*** Source records

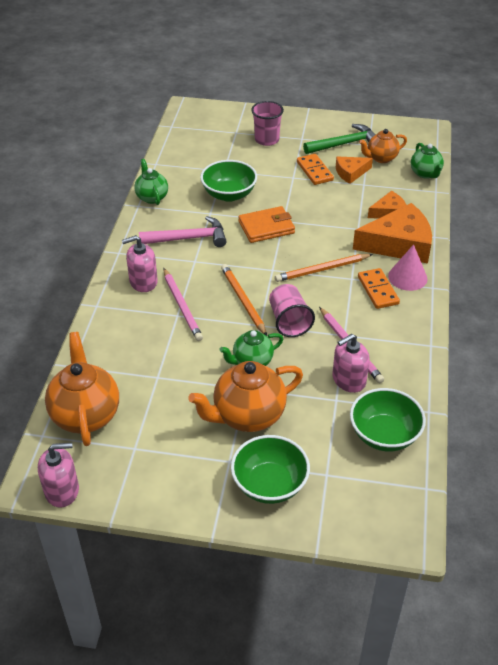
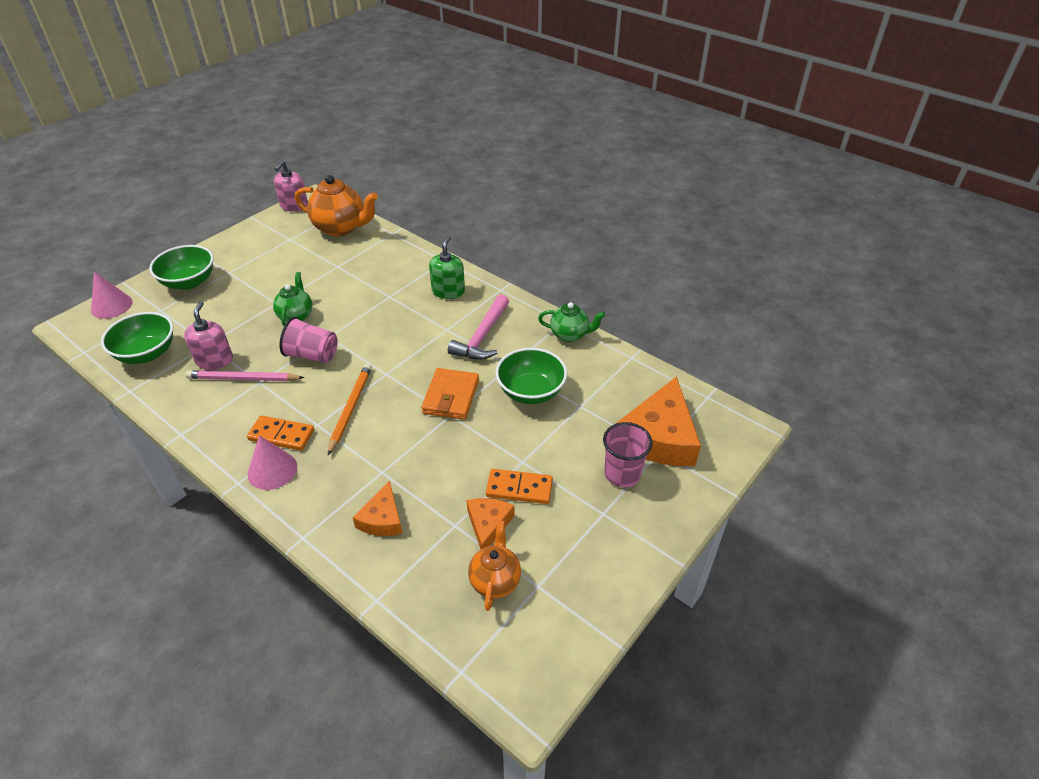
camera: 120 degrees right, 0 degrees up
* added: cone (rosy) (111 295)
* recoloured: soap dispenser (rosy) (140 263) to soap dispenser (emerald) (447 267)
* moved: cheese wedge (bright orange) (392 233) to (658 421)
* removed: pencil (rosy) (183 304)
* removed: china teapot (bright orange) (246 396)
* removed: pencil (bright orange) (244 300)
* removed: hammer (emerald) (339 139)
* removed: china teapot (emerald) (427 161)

******

The task: Count the lines of the records that include the word "bright", please, and report the number alone.

Result: 3